What to do |
Set the records down again, exactly, without their images.

Structured diff data
******

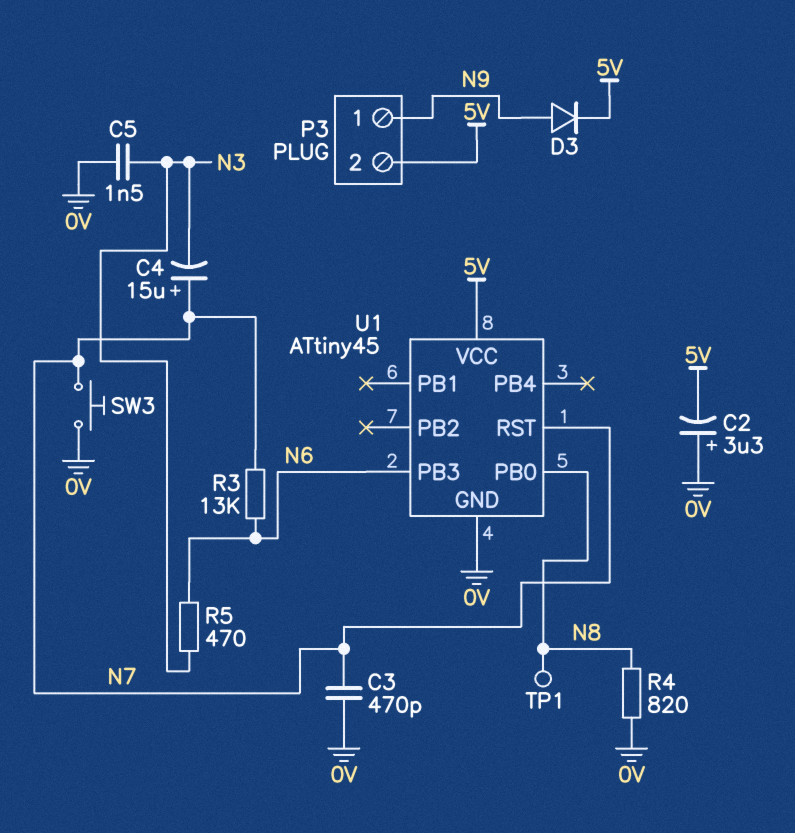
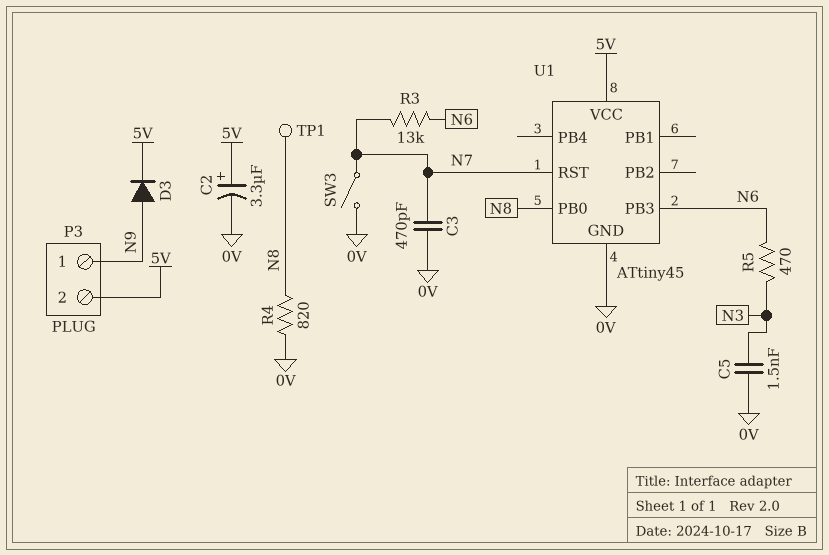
C2: 3.3uF (plus 0V, minus 5V) -> 3.3uF (plus 5V, minus 0V)
C4: 15uF (plus N7, minus N3) -> none
SW3: button (0V, N7) -> switch (0V, N7)

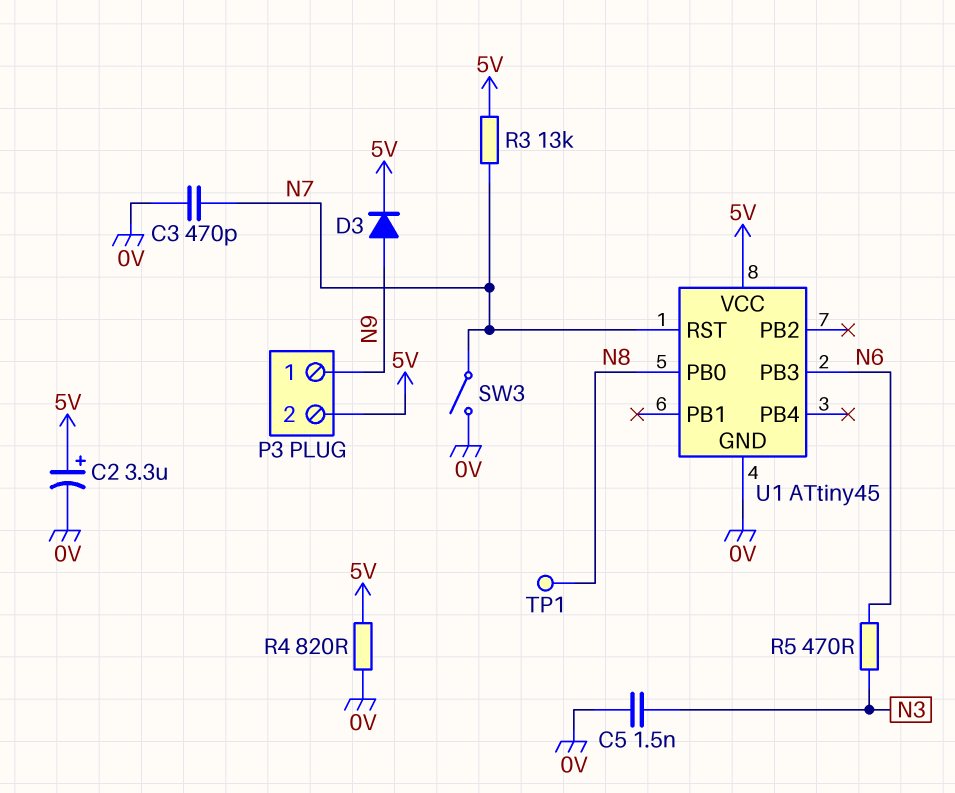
R3: 13k (N6, N7) -> 13k (5V, N7)
R4: 820 (0V, N8) -> 820 (0V, 5V)

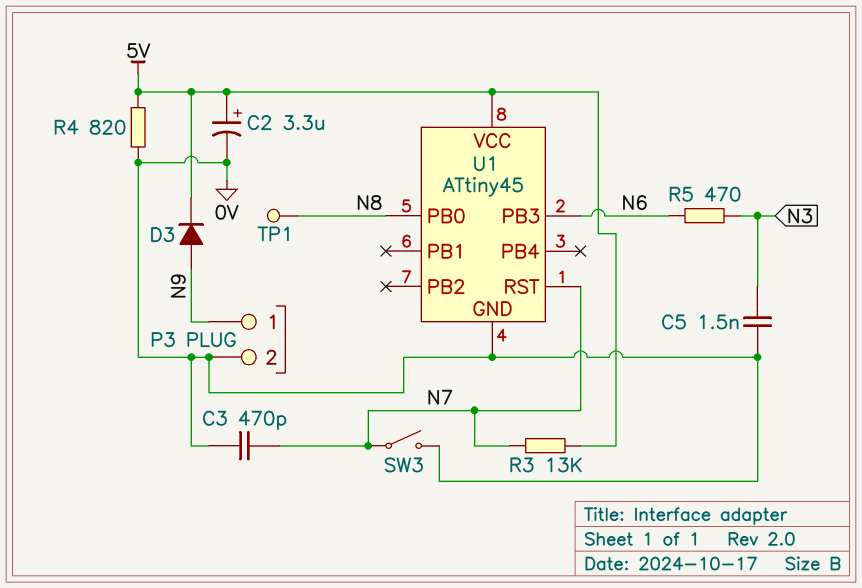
P3 pin 2: 5V -> 0V

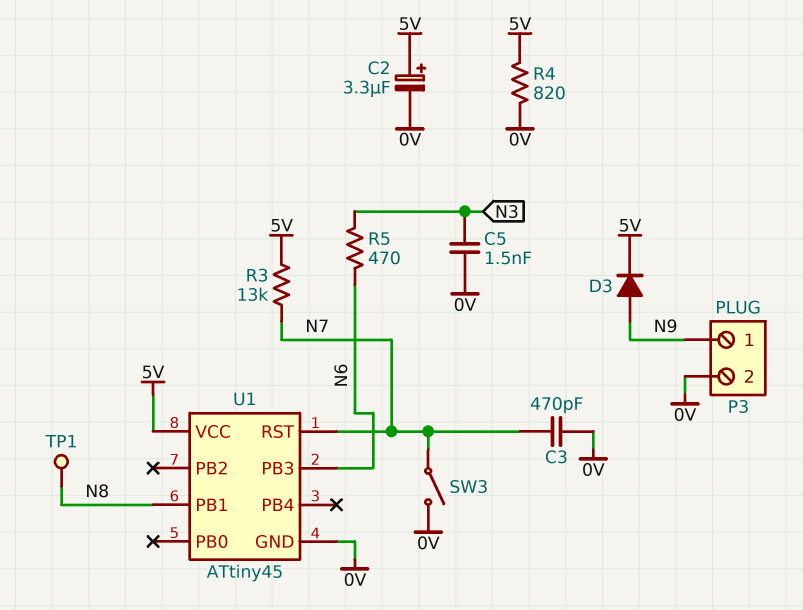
U1 pin PB0: N8 -> none
U1 pin PB1: none -> N8

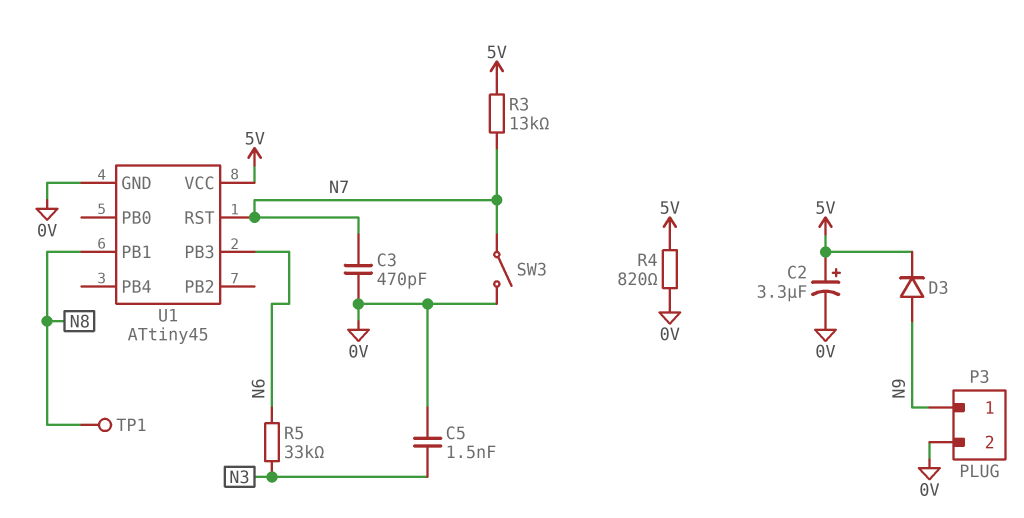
R5: 470 (N3, N6) -> 33k (N3, N6)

******

Output for this exercise |
C2: 3.3uF (plus 0V, minus 5V) -> 3.3uF (plus 5V, minus 0V)
C4: 15uF (plus N7, minus N3) -> none
SW3: button (0V, N7) -> switch (0V, N7)

R3: 13k (N6, N7) -> 13k (5V, N7)
R4: 820 (0V, N8) -> 820 (0V, 5V)

P3 pin 2: 5V -> 0V

U1 pin PB0: N8 -> none
U1 pin PB1: none -> N8

R5: 470 (N3, N6) -> 33k (N3, N6)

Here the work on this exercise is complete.